[Excerpted data]:
[Start of section]
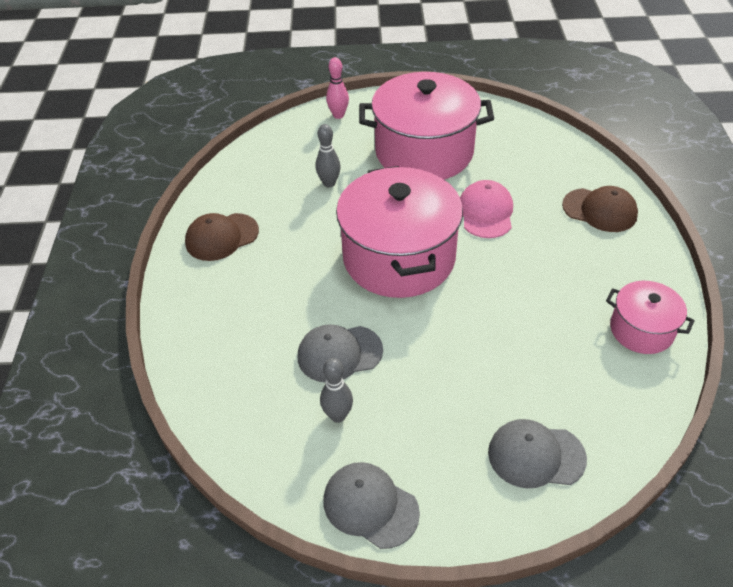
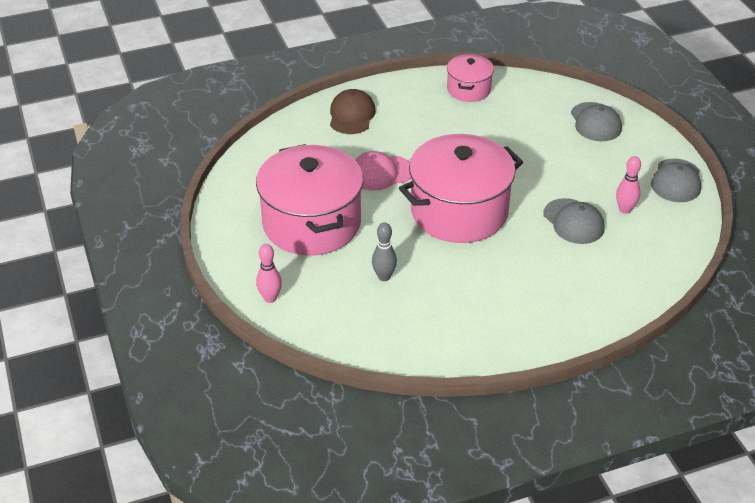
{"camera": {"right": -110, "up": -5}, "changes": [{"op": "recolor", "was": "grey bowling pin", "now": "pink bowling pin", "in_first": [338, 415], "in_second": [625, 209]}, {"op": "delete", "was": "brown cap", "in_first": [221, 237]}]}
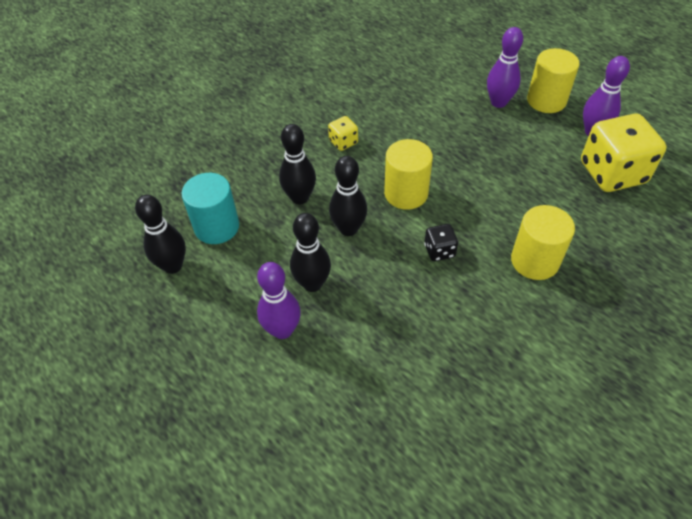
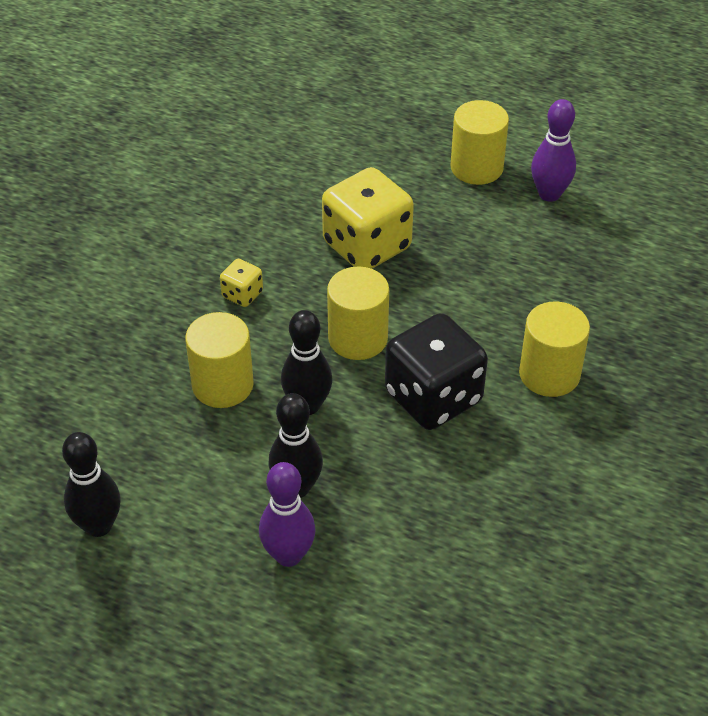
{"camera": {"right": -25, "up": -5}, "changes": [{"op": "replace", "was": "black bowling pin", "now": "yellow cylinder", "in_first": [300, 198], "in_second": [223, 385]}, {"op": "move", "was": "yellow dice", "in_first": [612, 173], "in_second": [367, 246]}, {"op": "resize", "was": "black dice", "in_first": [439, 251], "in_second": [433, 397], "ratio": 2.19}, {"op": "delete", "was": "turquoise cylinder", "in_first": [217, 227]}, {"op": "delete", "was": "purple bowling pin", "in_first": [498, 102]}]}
[End of section]
[Start of section]
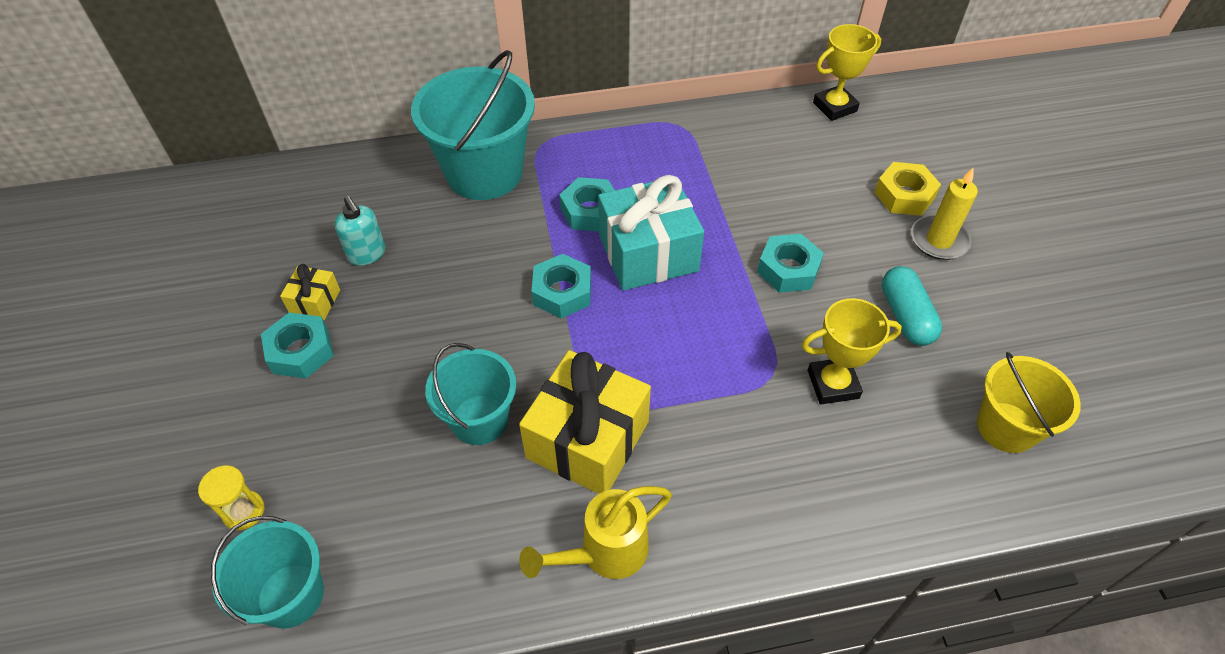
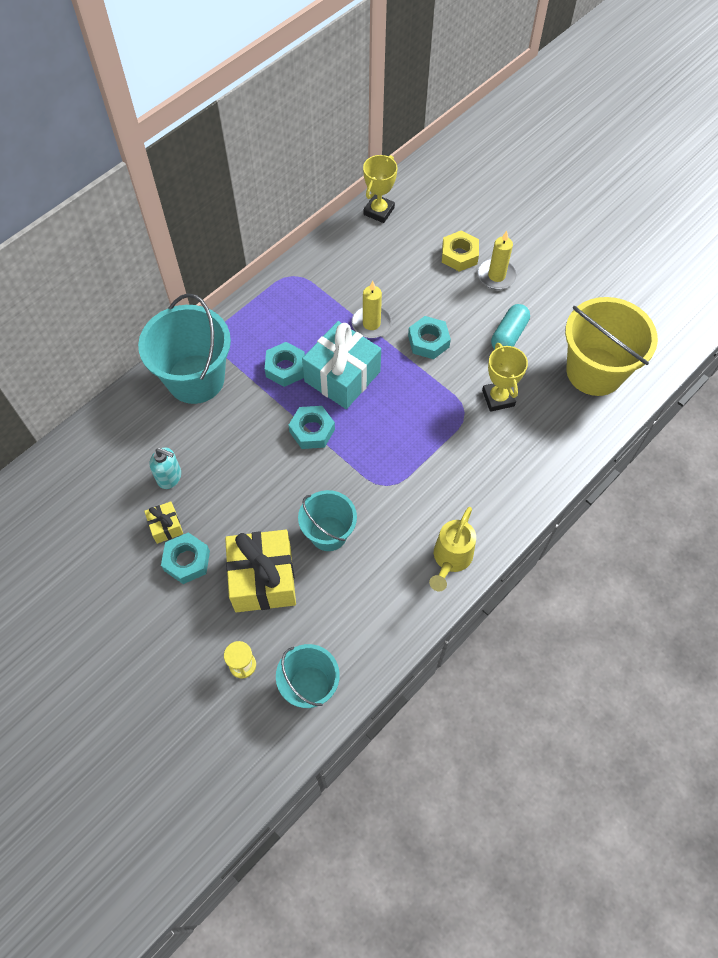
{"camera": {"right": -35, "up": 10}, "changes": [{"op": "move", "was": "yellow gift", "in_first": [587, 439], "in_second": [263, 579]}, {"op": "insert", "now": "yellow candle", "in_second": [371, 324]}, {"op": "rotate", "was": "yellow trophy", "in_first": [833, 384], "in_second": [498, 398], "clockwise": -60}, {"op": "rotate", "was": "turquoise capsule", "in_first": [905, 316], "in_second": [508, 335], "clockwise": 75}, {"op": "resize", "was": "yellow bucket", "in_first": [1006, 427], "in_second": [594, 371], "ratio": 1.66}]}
[End of section]
[Task directions]:
Scan the records for the string "yellow" and show every line that contains it.

[Response below]:
{"camera": {"right": -25, "up": -5}, "changes": [{"op": "replace", "was": "black bowling pin", "now": "yellow cylinder", "in_first": [300, 198], "in_second": [223, 385]}, {"op": "move", "was": "yellow dice", "in_first": [612, 173], "in_second": [367, 246]}, {"op": "resize", "was": "black dice", "in_first": [439, 251], "in_second": [433, 397], "ratio": 2.19}, {"op": "delete", "was": "turquoise cylinder", "in_first": [217, 227]}, {"op": "delete", "was": "purple bowling pin", "in_first": [498, 102]}]}
{"camera": {"right": -35, "up": 10}, "changes": [{"op": "move", "was": "yellow gift", "in_first": [587, 439], "in_second": [263, 579]}, {"op": "insert", "now": "yellow candle", "in_second": [371, 324]}, {"op": "rotate", "was": "yellow trophy", "in_first": [833, 384], "in_second": [498, 398], "clockwise": -60}, {"op": "rotate", "was": "turquoise capsule", "in_first": [905, 316], "in_second": [508, 335], "clockwise": 75}, {"op": "resize", "was": "yellow bucket", "in_first": [1006, 427], "in_second": [594, 371], "ratio": 1.66}]}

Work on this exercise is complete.